TASK DETAILS.
Wherever the string "moved" shows up in the records below, return that line.

*-*-*

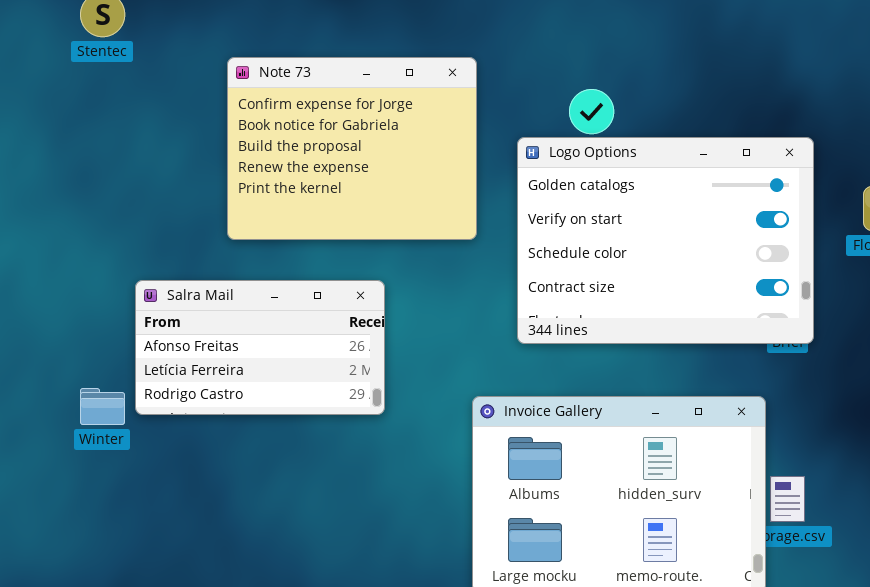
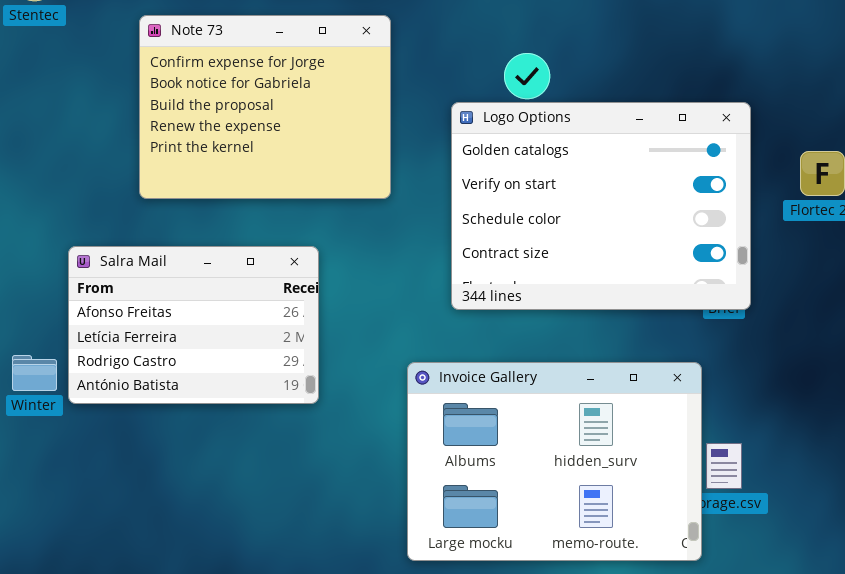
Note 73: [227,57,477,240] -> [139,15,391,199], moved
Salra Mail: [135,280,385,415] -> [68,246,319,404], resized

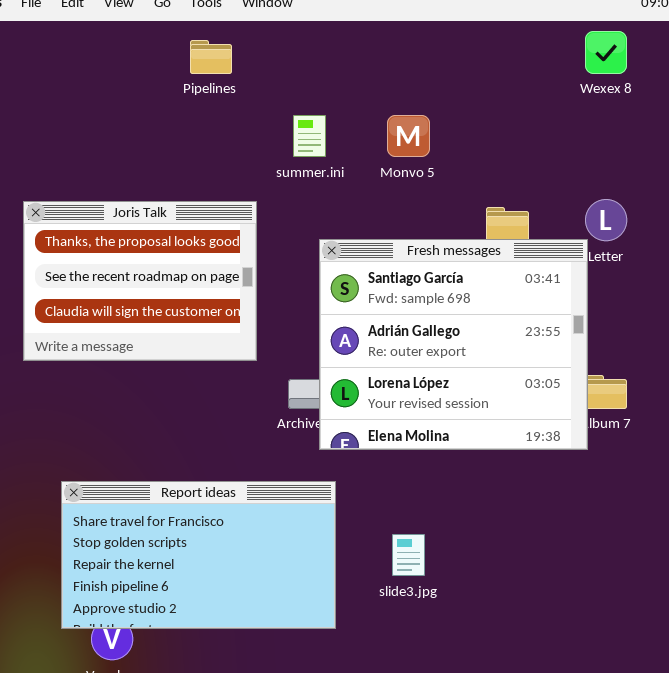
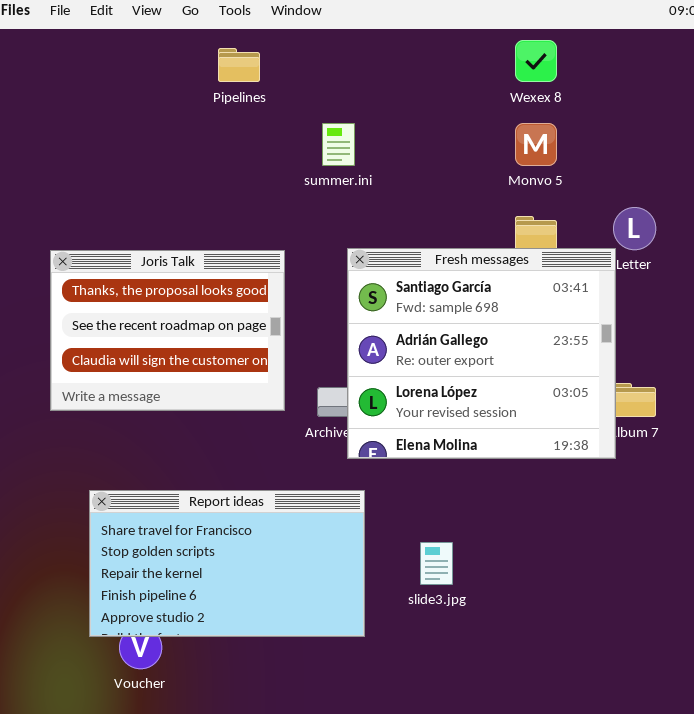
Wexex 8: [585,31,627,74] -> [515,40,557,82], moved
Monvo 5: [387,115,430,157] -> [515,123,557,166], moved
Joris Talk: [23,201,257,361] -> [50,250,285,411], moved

*-*-*

ANSWER AREA.
Note 73: [227,57,477,240] -> [139,15,391,199], moved
Wexex 8: [585,31,627,74] -> [515,40,557,82], moved
Monvo 5: [387,115,430,157] -> [515,123,557,166], moved
Joris Talk: [23,201,257,361] -> [50,250,285,411], moved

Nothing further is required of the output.